▸ **Problem description**: Wherever a line of the records contains "bowling", copy that line.

┄┄┄┄┄┄┄┄┄┄┄┄┄┄┄┄┄┄┄┄

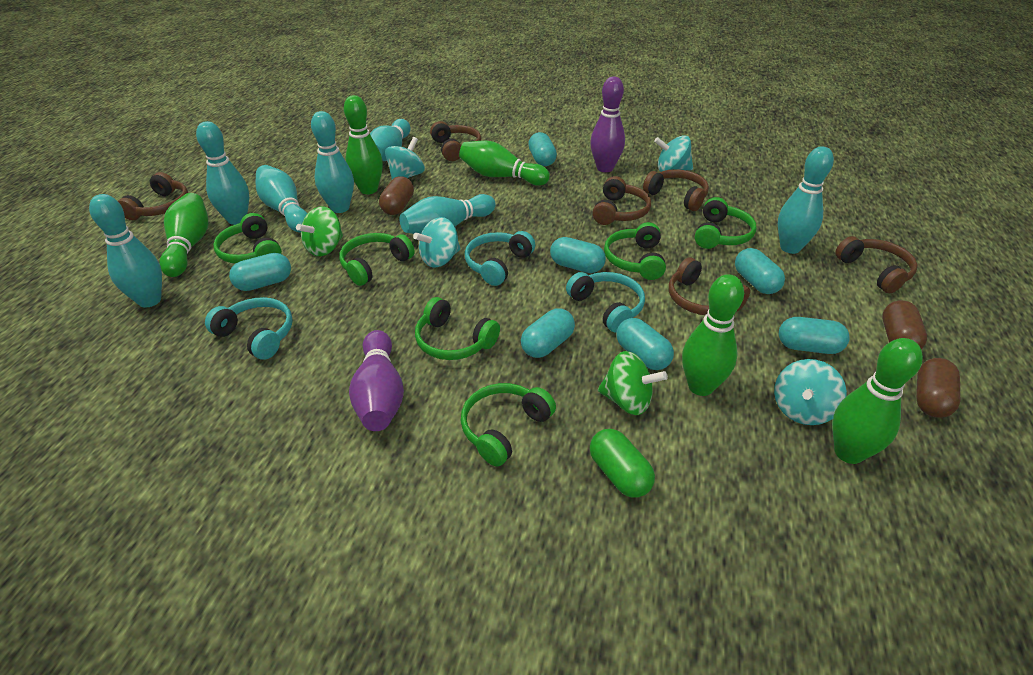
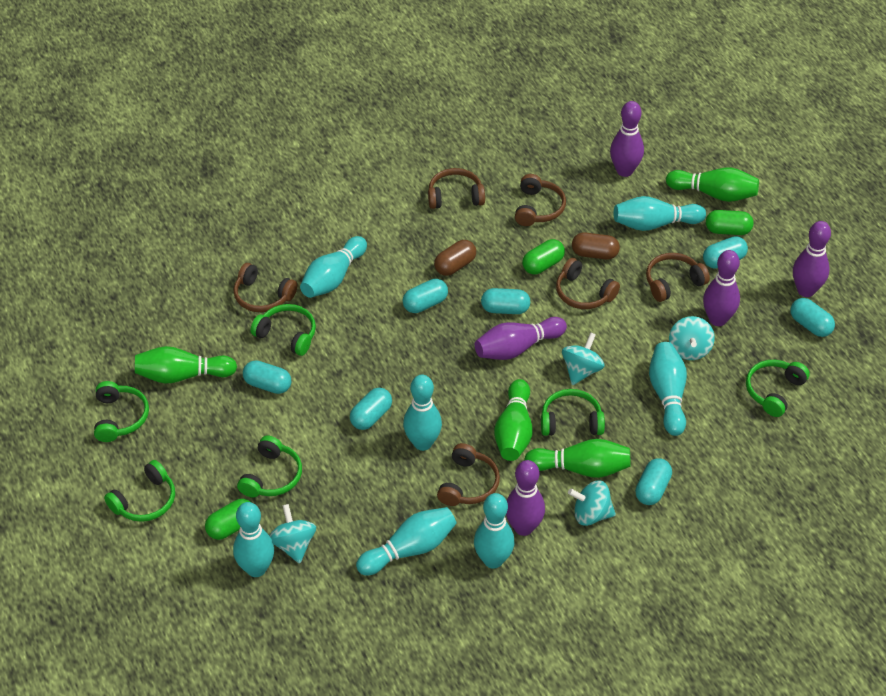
brown capsule: 3 -> 2
green bowling pin: 5 -> 4
green capsule: 1 -> 3
green spinning top: 2 -> 0
purple bowling pin: 2 -> 5
turquoise headphones: 3 -> 0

┄┄┄┄┄┄┄┄┄┄┄┄┄┄┄┄┄┄┄┄

▸ **Result of the exercise**:
green bowling pin: 5 -> 4
purple bowling pin: 2 -> 5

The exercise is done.